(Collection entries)
- Opening Delimiter -
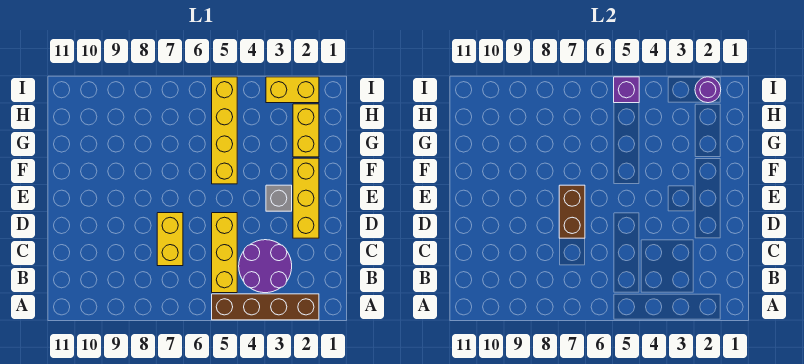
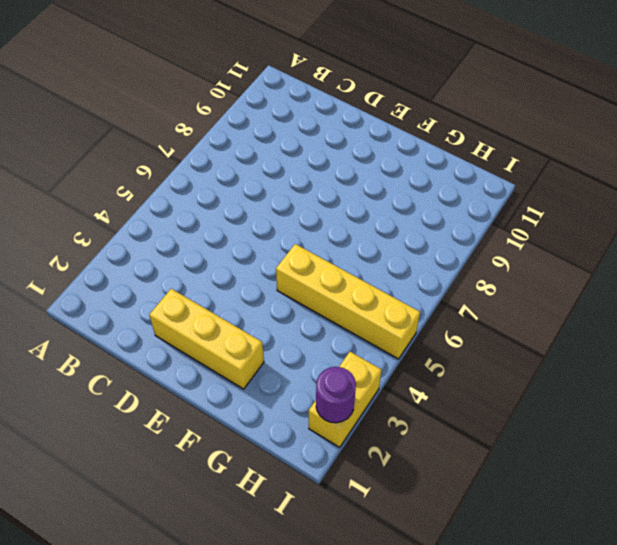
none -> brown 1x4 brick [212,294,319,320]
none -> purple 2x2 round brick [239,240,292,293]
none -> yellow 1x3 brick [212,213,237,293]

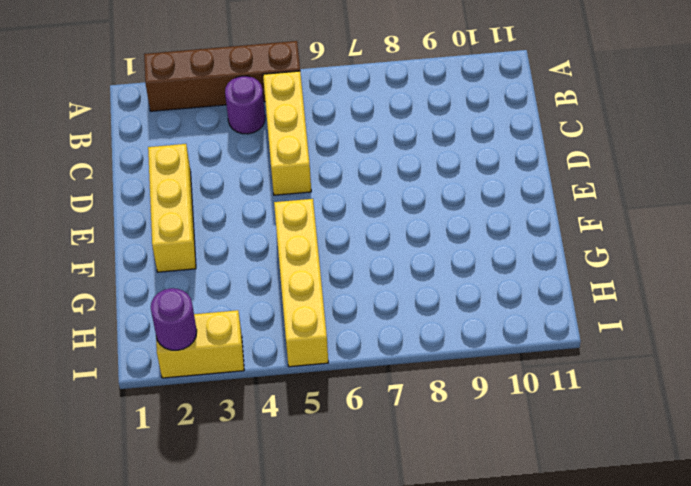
purple 1x1 round brick [225,76,265,134] -> purple 2x2 round brick [239,240,292,293]
none -> yellow 1x2 brick [157,213,183,266]
none -> grey 1x1 brick [266,185,292,211]
none -> yellow 1x2 brick [293,104,319,157]

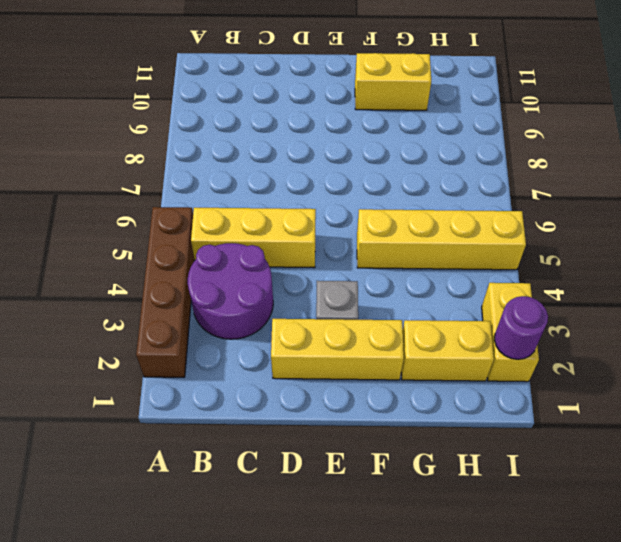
yellow 1x2 brick [355,53,431,110] -> yellow 1x2 brick moved to [157,213,183,266]
none -> brown 1x2 brick [559,185,585,238]
none -> purple 1x1 brick [614,77,639,103]

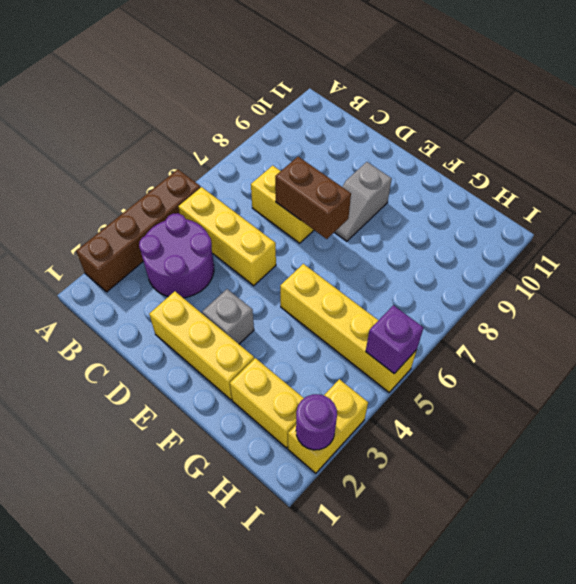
grey 1x2 slope [334,162,392,241] -> none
- Closing Delimiter -
Without any pictures, output the entries above exactly as they appear.

none -> brown 1x4 brick [212,294,319,320]
none -> purple 2x2 round brick [239,240,292,293]
none -> yellow 1x3 brick [212,213,237,293]

purple 1x1 round brick [225,76,265,134] -> purple 2x2 round brick [239,240,292,293]
none -> yellow 1x2 brick [157,213,183,266]
none -> grey 1x1 brick [266,185,292,211]
none -> yellow 1x2 brick [293,104,319,157]

yellow 1x2 brick [355,53,431,110] -> yellow 1x2 brick moved to [157,213,183,266]
none -> brown 1x2 brick [559,185,585,238]
none -> purple 1x1 brick [614,77,639,103]

grey 1x2 slope [334,162,392,241] -> none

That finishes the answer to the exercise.